Data listing section start

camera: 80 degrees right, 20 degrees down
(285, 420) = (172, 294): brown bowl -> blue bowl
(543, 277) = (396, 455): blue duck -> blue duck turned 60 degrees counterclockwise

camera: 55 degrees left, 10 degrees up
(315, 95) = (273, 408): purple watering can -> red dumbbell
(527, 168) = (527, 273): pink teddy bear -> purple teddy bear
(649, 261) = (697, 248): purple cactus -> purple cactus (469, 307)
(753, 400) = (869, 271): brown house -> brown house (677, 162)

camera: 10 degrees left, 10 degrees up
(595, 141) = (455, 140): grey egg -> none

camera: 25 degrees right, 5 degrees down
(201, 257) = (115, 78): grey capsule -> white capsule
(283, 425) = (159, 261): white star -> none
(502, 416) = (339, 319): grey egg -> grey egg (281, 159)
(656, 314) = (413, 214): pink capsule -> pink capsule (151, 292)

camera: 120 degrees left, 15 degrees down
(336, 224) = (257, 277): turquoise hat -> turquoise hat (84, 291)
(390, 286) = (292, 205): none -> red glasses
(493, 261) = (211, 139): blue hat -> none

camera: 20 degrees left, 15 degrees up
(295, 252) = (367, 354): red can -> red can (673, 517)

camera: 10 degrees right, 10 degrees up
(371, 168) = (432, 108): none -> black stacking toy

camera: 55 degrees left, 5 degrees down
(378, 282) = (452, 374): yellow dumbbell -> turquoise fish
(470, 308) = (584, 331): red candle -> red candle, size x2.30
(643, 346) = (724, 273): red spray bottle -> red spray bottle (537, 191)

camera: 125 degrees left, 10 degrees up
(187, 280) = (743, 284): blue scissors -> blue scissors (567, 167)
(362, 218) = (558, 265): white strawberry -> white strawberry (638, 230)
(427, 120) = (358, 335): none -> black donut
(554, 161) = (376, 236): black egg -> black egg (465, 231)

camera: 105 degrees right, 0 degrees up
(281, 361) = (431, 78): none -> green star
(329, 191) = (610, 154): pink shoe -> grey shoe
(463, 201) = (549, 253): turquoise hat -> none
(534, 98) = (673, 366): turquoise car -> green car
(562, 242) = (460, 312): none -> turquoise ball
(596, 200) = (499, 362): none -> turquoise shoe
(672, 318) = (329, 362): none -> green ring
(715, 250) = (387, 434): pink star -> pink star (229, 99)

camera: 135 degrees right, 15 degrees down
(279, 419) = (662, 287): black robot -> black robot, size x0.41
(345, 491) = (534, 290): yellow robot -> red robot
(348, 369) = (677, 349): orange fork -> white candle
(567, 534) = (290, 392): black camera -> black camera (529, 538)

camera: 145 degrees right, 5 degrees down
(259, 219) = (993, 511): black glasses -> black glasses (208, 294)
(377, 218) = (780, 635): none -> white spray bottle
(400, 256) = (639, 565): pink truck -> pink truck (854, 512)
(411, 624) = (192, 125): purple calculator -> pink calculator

Data listing section end

### Task statement
Each line of the records above that contains the word "candle" should be counted; give the resulting number without further words.

### Response box
2